__Exercise requirements__: Emit a verbatim copy of the lines below from the line with "black semicircle: (109, 31)" through the line with "pink ellipse: (100, 65) -> (139, 106), moved", excluding pictures and everything outside that range.

[Records shown — start]

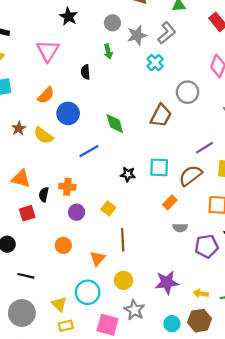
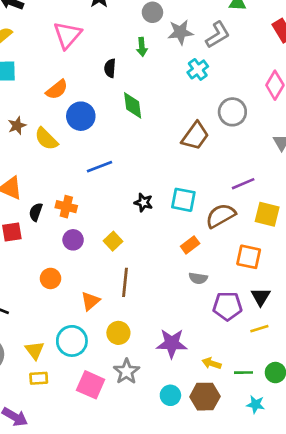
green diamond: (115, 124) -> (133, 105), moved

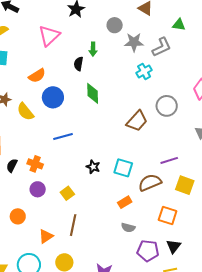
green arrow: (142, 47) -> (93, 49), moved

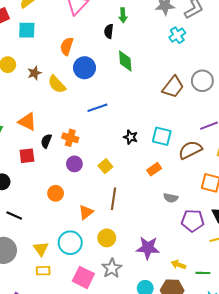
orange semicircle: (37, 76) -> (67, 46), turned 144
gray circle: (167, 106) -> (202, 81), moved
orange rectangle: (125, 202) -> (154, 169), moved

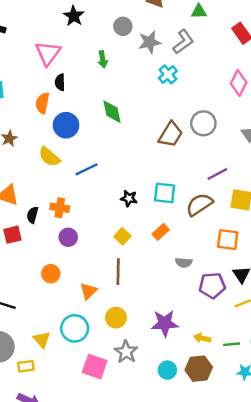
black semicircle: (109, 31) -> (60, 82), moved
yellow semicircle: (57, 84) -> (49, 157), moved
yellow square: (105, 166) -> (122, 236), moved
yellow rectangle: (43, 271) -> (26, 366), moved

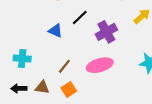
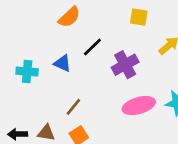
cyan cross: (22, 59) -> (27, 72), moved
pink ellipse: (100, 65) -> (139, 106), moved

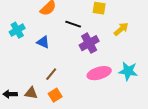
black line: (92, 47) -> (73, 24), moved, turned 63
cyan cross: (27, 72) -> (17, 30), moved, turned -35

[Records shown — finish]

__Exercise response__:
black semicircle: (109, 31) -> (60, 82), moved
yellow semicircle: (57, 84) -> (49, 157), moved
yellow square: (105, 166) -> (122, 236), moved
yellow rectangle: (43, 271) -> (26, 366), moved

cyan cross: (22, 59) -> (27, 72), moved
pink ellipse: (100, 65) -> (139, 106), moved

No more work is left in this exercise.